(Change detection outputs)
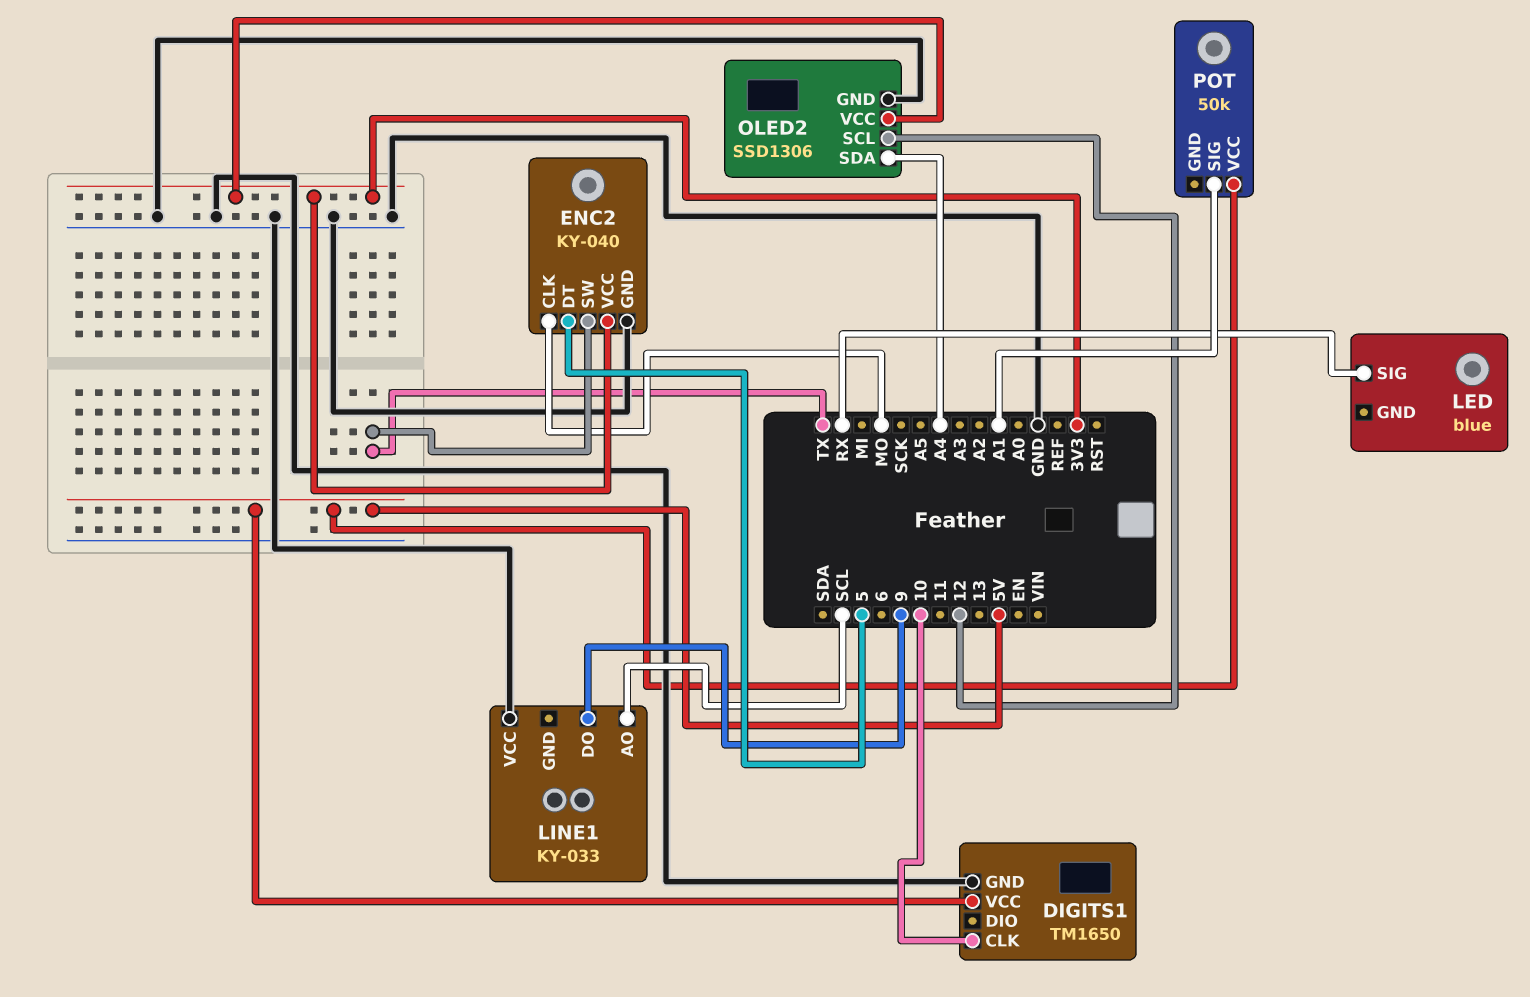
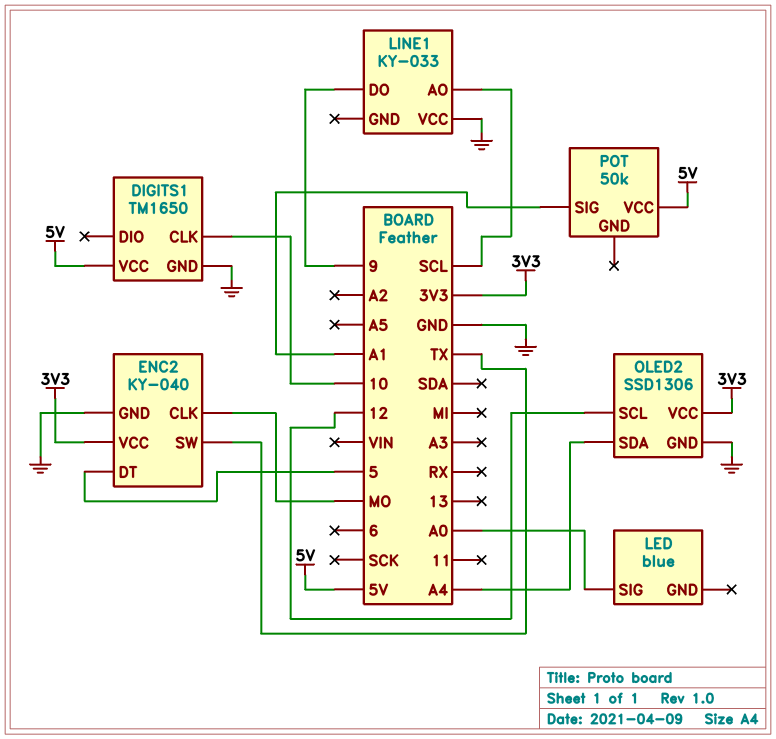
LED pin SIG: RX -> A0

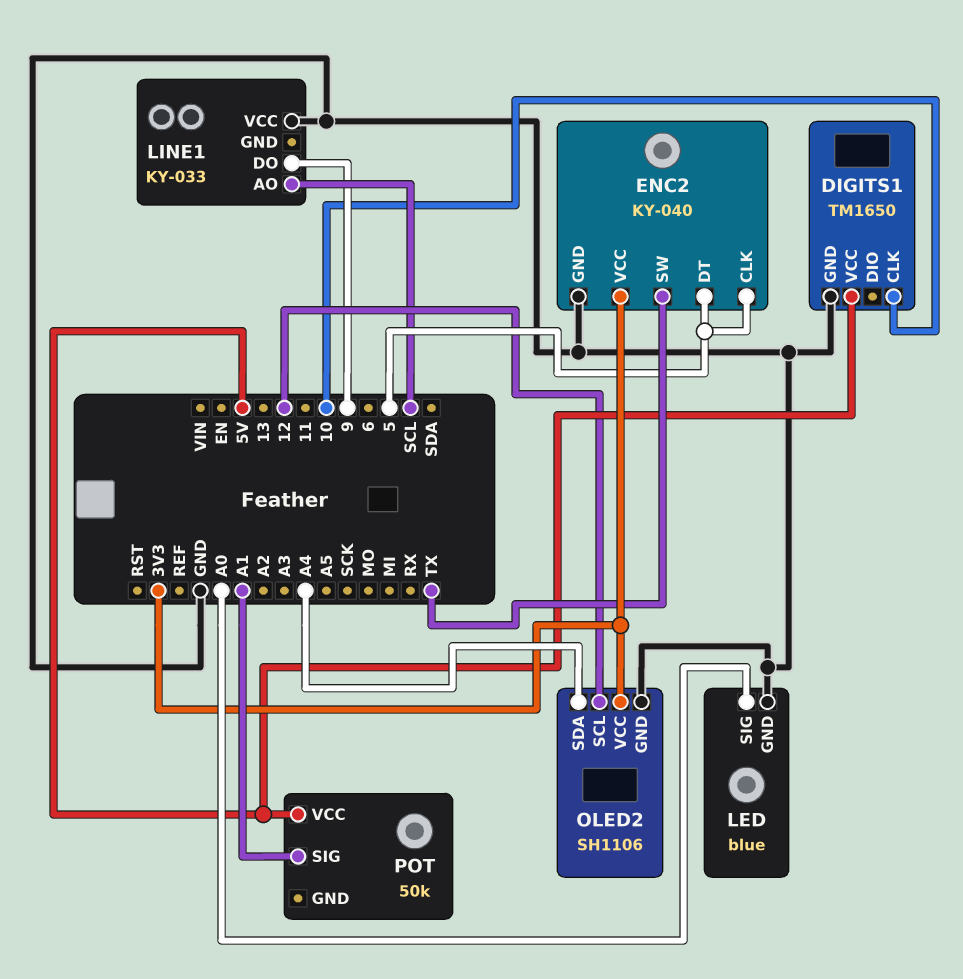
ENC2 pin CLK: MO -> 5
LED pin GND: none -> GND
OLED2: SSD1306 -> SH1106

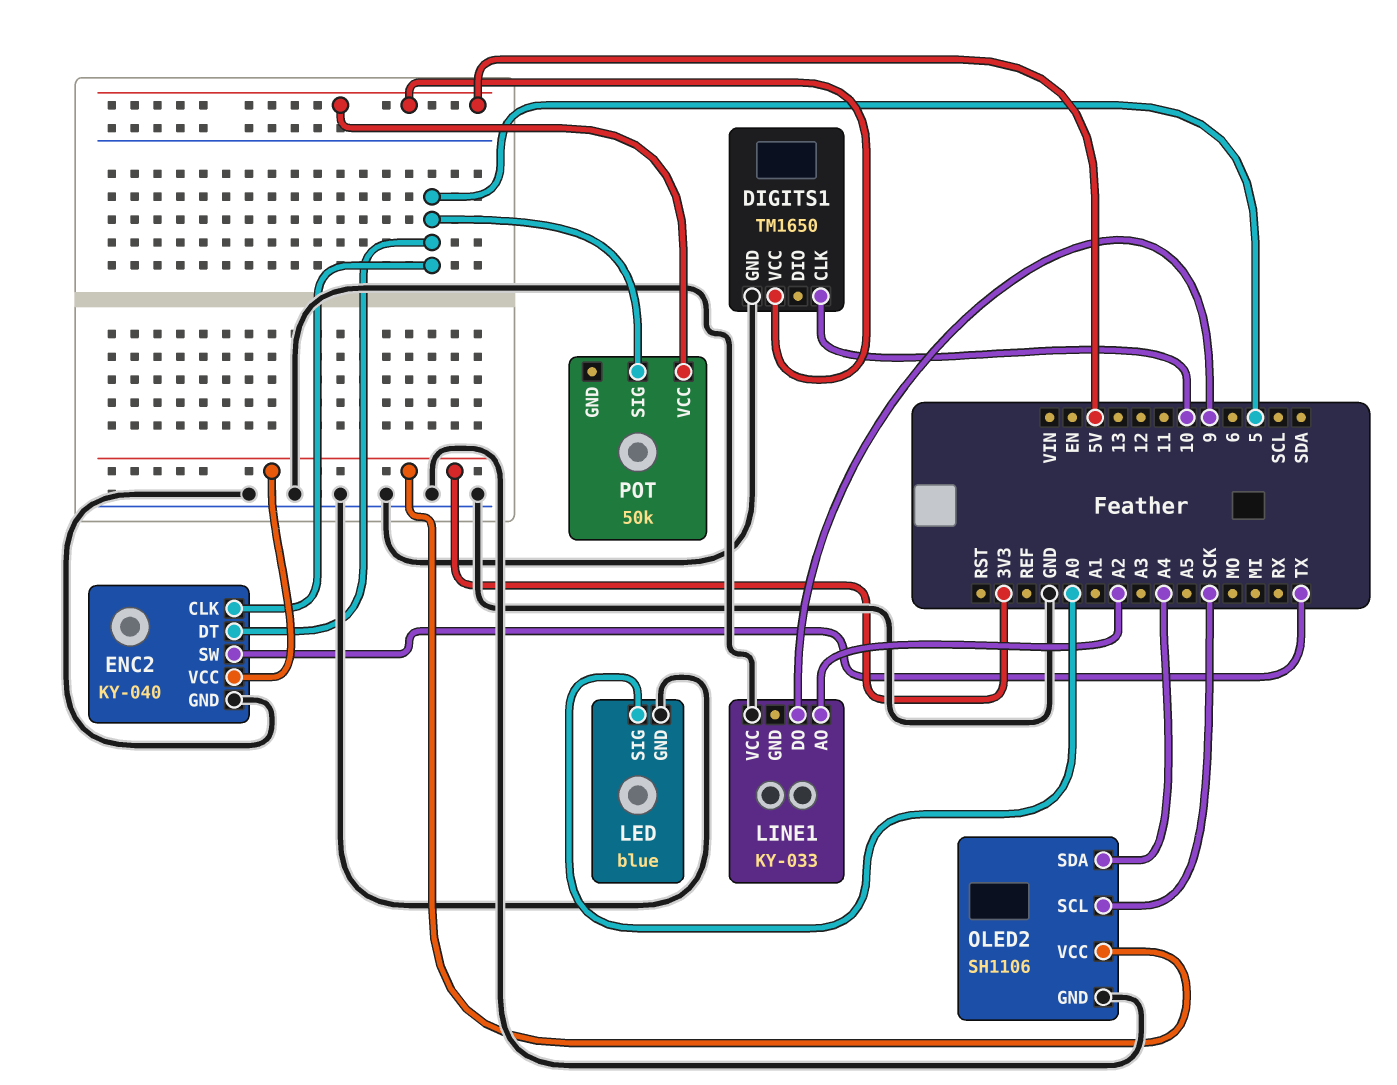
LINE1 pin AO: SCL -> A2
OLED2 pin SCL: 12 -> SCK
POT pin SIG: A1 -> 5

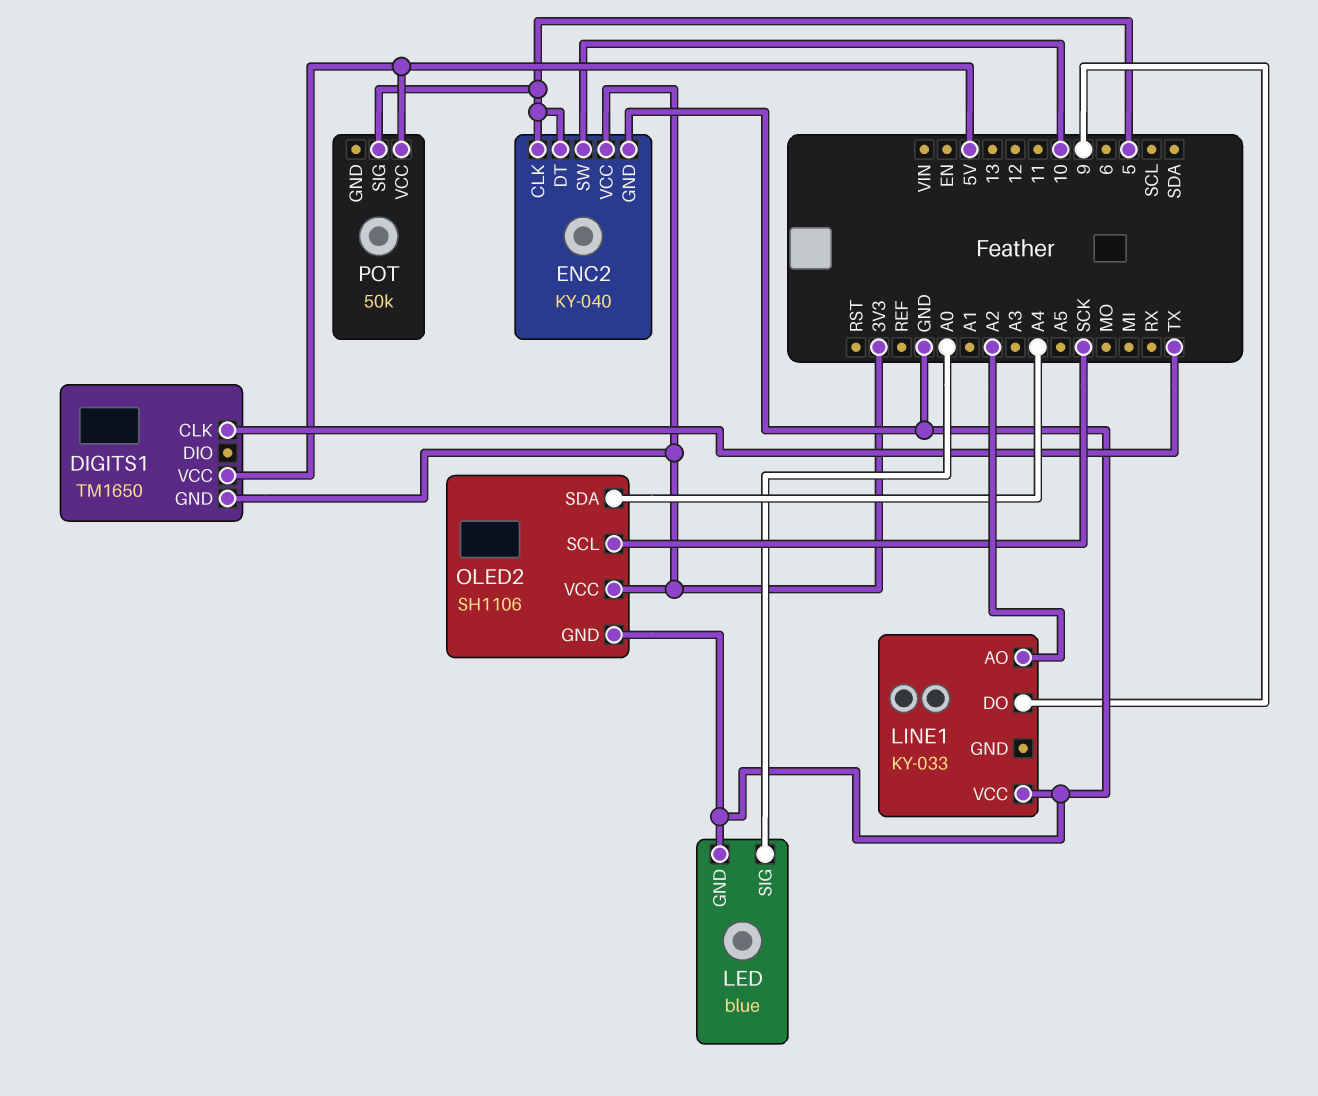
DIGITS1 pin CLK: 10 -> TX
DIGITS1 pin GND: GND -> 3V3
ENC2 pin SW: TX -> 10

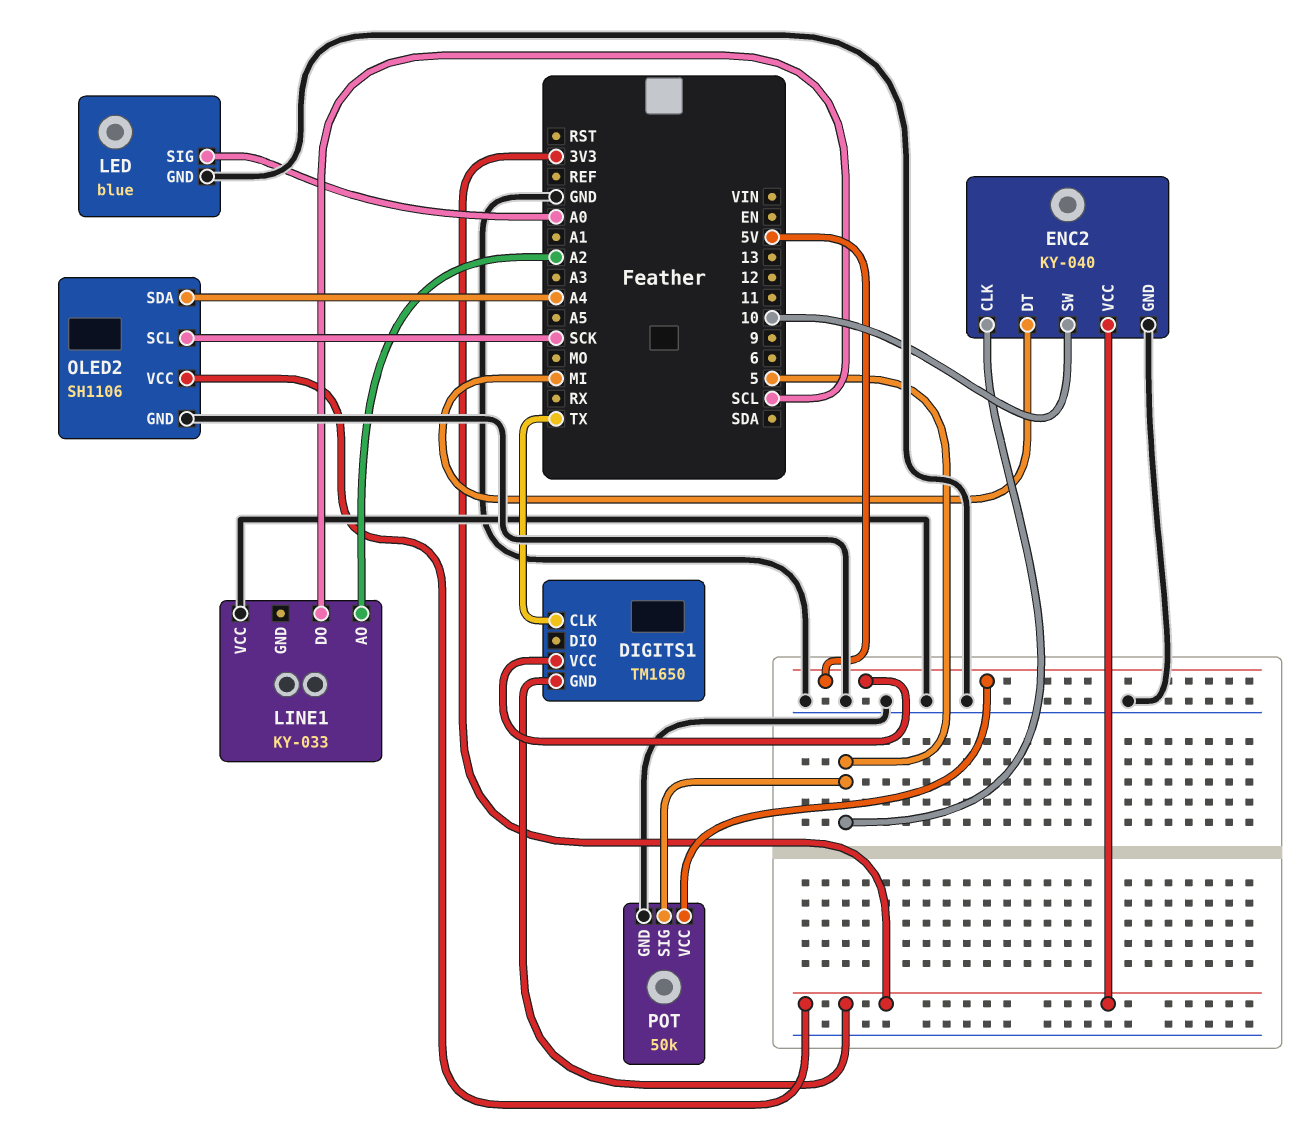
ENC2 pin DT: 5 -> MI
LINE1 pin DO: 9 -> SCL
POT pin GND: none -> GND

◆ Activity ◆
What is needed is an exact restatement of the lines from the line with "OLED2 pin SCL: 12 -> SCK" through the final line of the data, pictures excluded.

◆ Completed task ◆
OLED2 pin SCL: 12 -> SCK
POT pin SIG: A1 -> 5

DIGITS1 pin CLK: 10 -> TX
DIGITS1 pin GND: GND -> 3V3
ENC2 pin SW: TX -> 10

ENC2 pin DT: 5 -> MI
LINE1 pin DO: 9 -> SCL
POT pin GND: none -> GND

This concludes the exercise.